### WHAT IS EXPECTED
Once the pictures are set aside, transcribe each line of the listing exactly.
[[ SUPPLIED MATERIAL open ]]
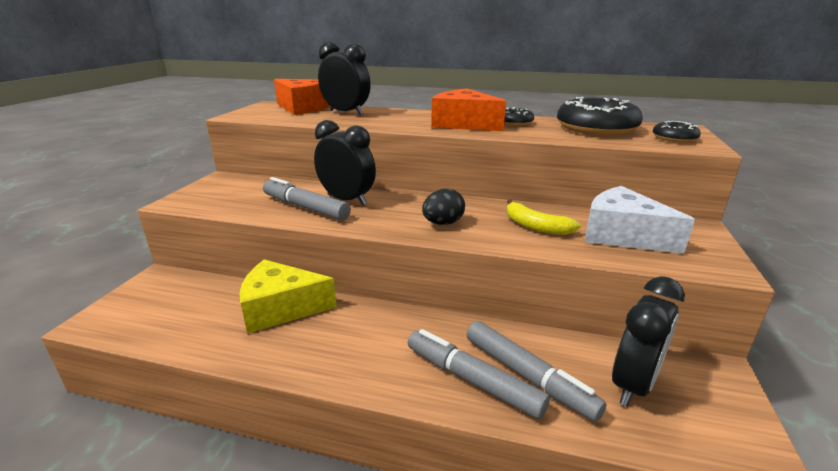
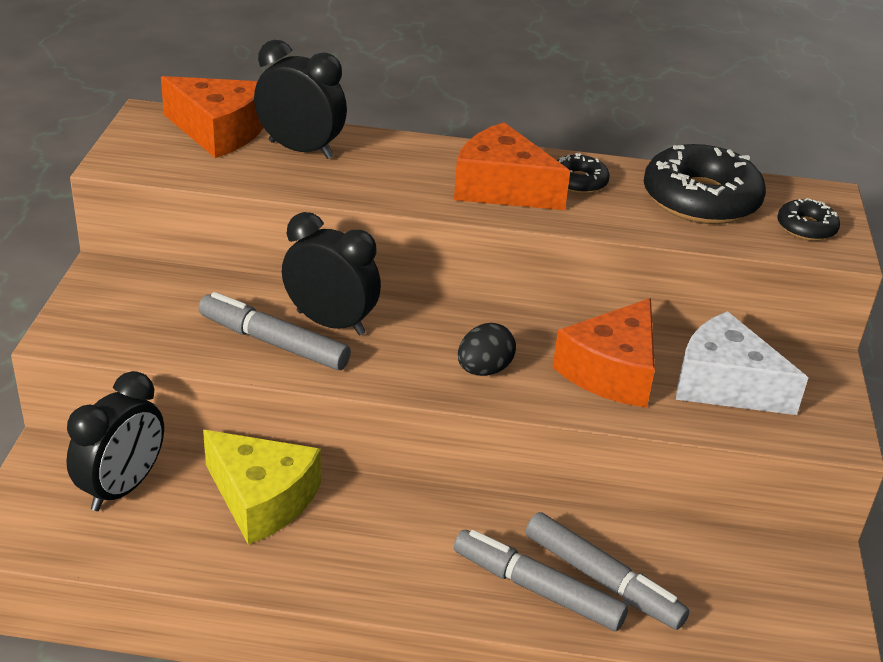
camera: 10 degrees left, 10 degrees up
(281, 308) = (262, 499): yellow cheese -> yellow cheese turned 135 degrees counterclockwise
(535, 226) = (611, 371): yellow banana -> orange cheese
(633, 384) = (723, 583): black clock -> black clock (122, 488)

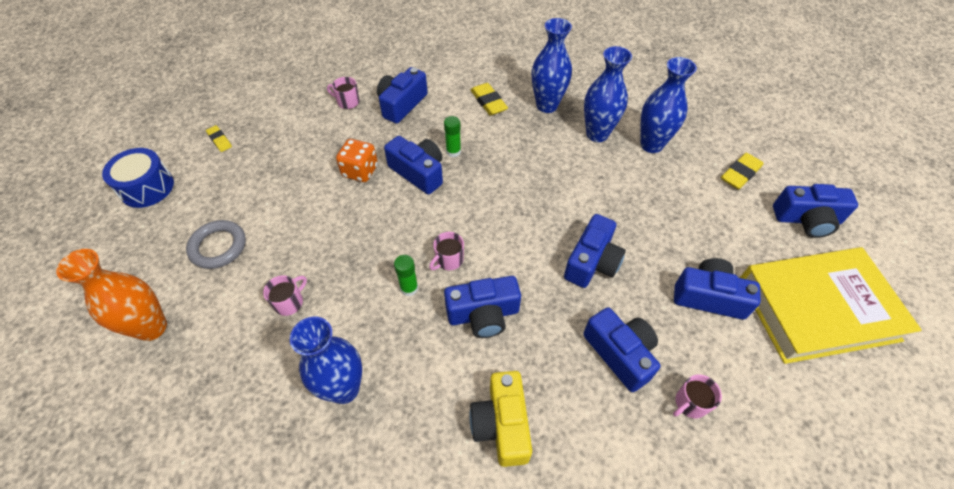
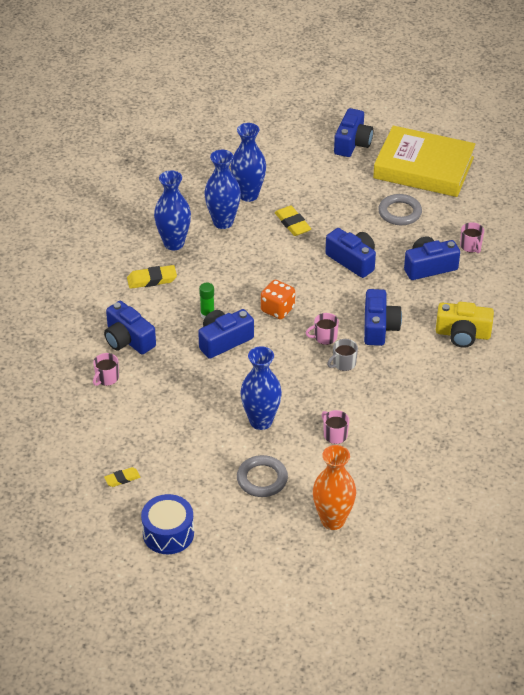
camera: 75 degrees left, 10 degrees down
(344, 389) = (417, 409): blue vase -> blue vase (261, 421)
(360, 171) = (207, 379): orange dice -> orange dice (277, 309)
(409, 288) = (343, 364): green glue stick -> grey mug
(449, 260) = (324, 337): pink mug -> pink mug turned 105 degrees clockwise
(709, 297) = (399, 212): blue camera -> grey ring
(740, 174) = (298, 158): yellow eraser -> yellow eraser (292, 223)
(817, 309) = (423, 168): yellow book -> yellow book turned 75 degrees counterclockwise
[[ SUPPLIED MATERIAL closed ]]
### ANSWER TO THIS TASK
camera: 10 degrees left, 10 degrees up
(281, 308) = (262, 499): yellow cheese -> yellow cheese turned 135 degrees counterclockwise
(535, 226) = (611, 371): yellow banana -> orange cheese
(633, 384) = (723, 583): black clock -> black clock (122, 488)

camera: 75 degrees left, 10 degrees down
(344, 389) = (417, 409): blue vase -> blue vase (261, 421)
(360, 171) = (207, 379): orange dice -> orange dice (277, 309)
(409, 288) = (343, 364): green glue stick -> grey mug
(449, 260) = (324, 337): pink mug -> pink mug turned 105 degrees clockwise
(709, 297) = (399, 212): blue camera -> grey ring
(740, 174) = (298, 158): yellow eraser -> yellow eraser (292, 223)
(817, 309) = (423, 168): yellow book -> yellow book turned 75 degrees counterclockwise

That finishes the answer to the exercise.